(Excerpts from a dataset)
────────────────────
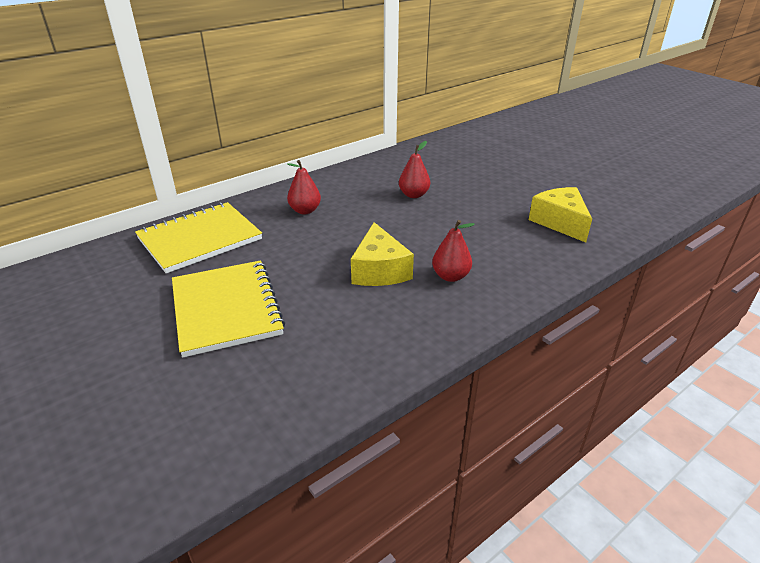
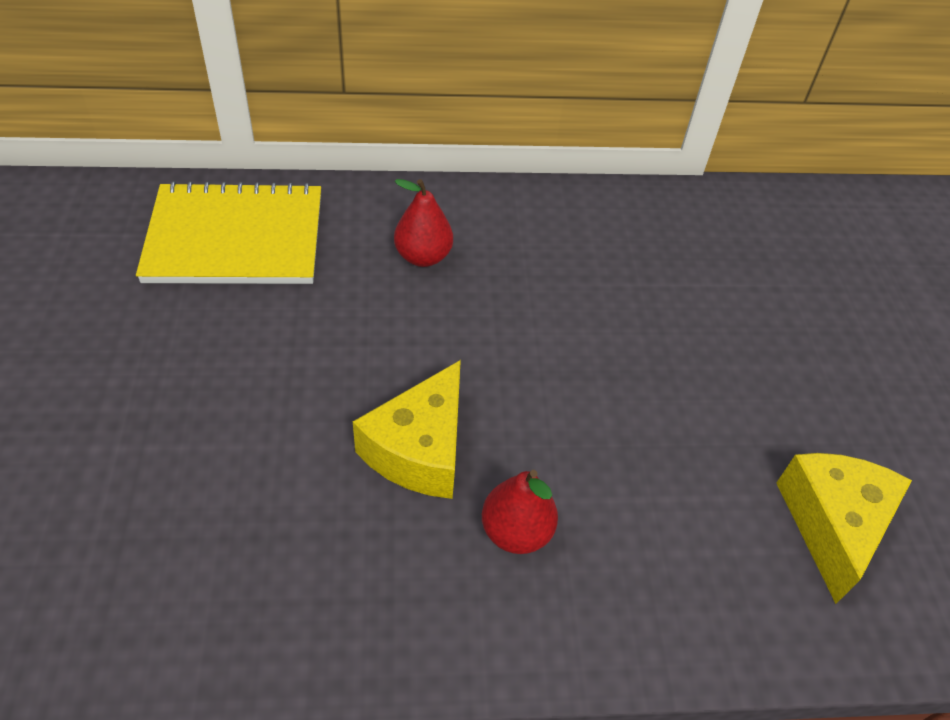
camera: 30 degrees right, 15 degrees up
(226, 309) = (156, 396): yellow notebook -> none
(414, 195) = (623, 311): red pear -> none

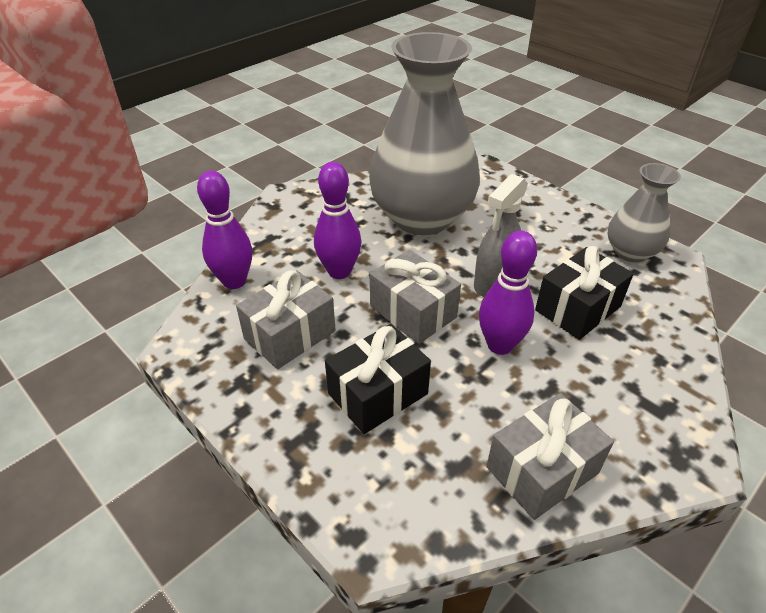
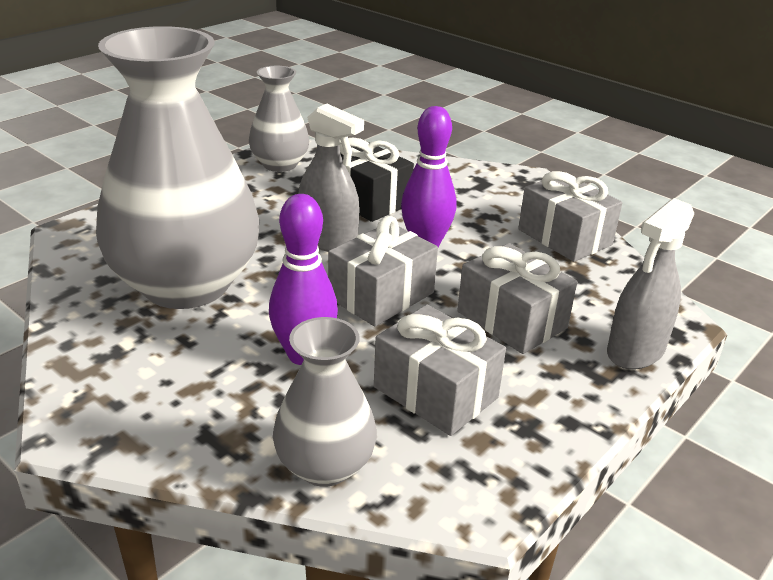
camera: 95 degrees left, 10 degrees down
(234, 281) = (325, 465): purple bowling pin -> grey vase
(324, 484) = (635, 351): none -> grey spray bottle
(378, 393) = (512, 320): black gift -> grey gift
────────────────────
Task
Give the data again exactly as it appears, but without any images.

Answer section
camera: 30 degrees right, 15 degrees up
(226, 309) = (156, 396): yellow notebook -> none
(414, 195) = (623, 311): red pear -> none

camera: 95 degrees left, 10 degrees down
(234, 281) = (325, 465): purple bowling pin -> grey vase
(324, 484) = (635, 351): none -> grey spray bottle
(378, 393) = (512, 320): black gift -> grey gift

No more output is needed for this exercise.